- _Exercise aim_: Please give back only the lines below from the one containing "pink soap dispenser [141,205,203,280]" to the one containing "none -> grey candle [752,313,802,395]", each repeated word for word, both ends included.

- _Supplied data_:
════════
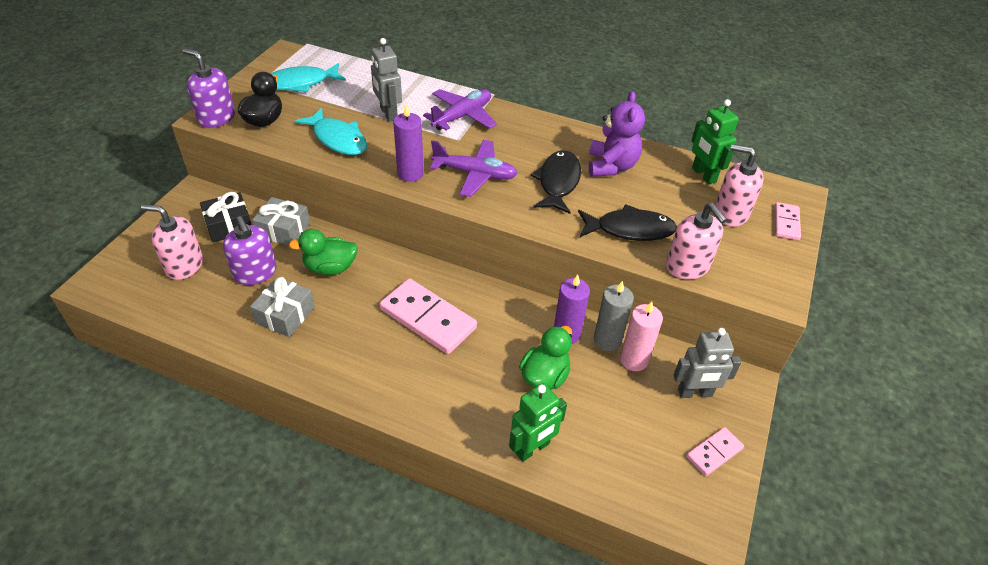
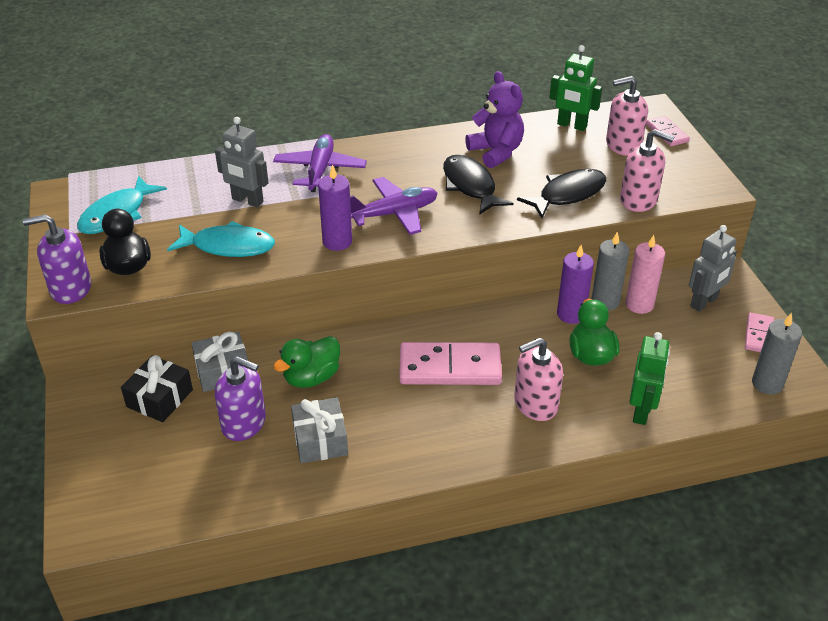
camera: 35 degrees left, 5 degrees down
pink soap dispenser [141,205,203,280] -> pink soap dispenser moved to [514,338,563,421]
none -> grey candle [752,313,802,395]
════════
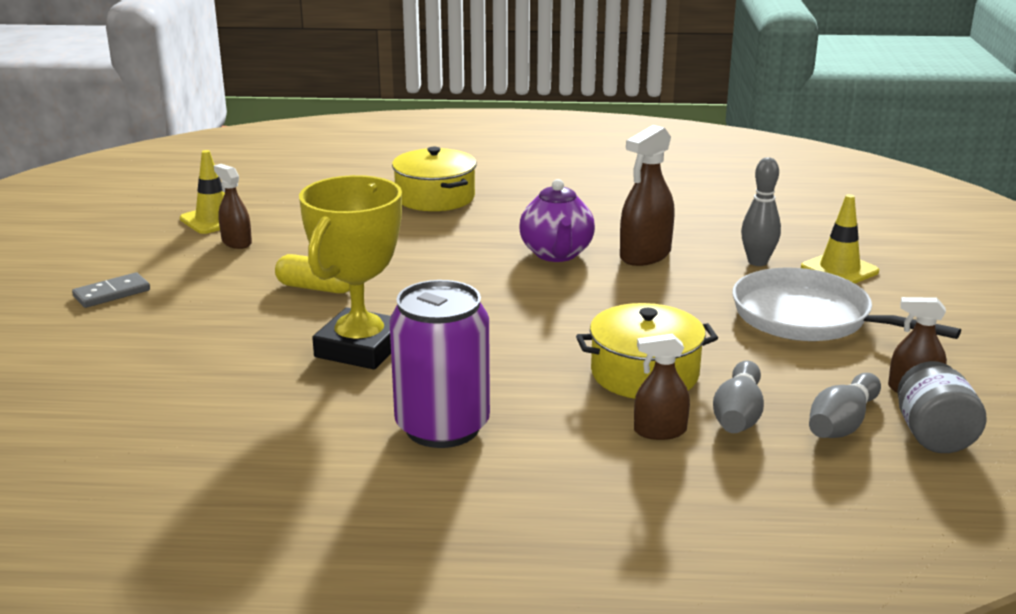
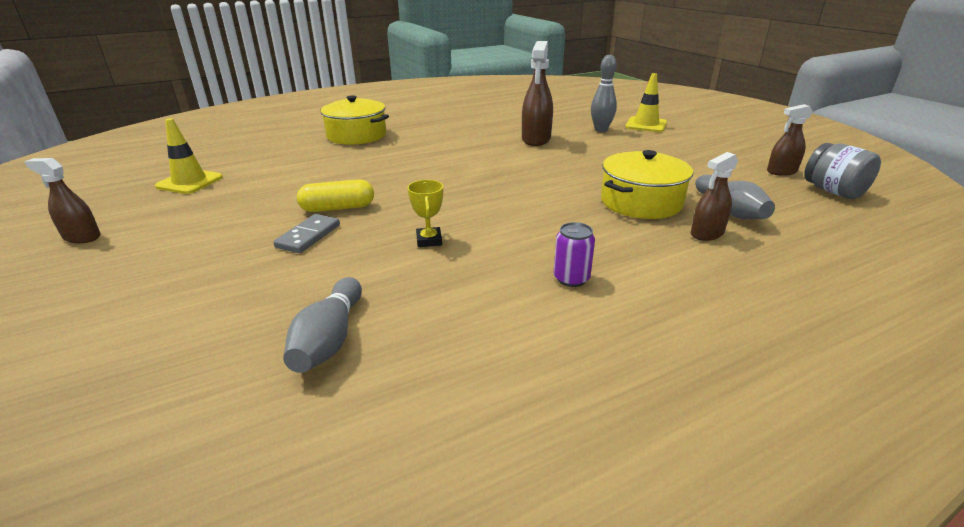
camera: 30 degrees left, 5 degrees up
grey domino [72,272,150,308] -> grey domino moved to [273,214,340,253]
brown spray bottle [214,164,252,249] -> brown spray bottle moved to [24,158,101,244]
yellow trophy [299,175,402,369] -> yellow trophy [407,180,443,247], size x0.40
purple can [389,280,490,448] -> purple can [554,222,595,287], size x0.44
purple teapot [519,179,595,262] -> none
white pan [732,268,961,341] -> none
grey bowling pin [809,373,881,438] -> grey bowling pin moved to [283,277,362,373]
════════
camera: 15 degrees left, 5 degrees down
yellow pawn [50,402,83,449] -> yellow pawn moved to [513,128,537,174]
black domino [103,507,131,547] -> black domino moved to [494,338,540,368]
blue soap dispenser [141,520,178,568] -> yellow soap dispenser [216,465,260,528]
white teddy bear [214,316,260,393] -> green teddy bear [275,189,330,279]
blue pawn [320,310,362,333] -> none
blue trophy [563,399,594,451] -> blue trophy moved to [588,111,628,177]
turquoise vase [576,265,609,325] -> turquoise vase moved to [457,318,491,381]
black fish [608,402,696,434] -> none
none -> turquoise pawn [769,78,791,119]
════════
- _Expected output_:
pink soap dispenser [141,205,203,280] -> pink soap dispenser moved to [514,338,563,421]
none -> grey candle [752,313,802,395]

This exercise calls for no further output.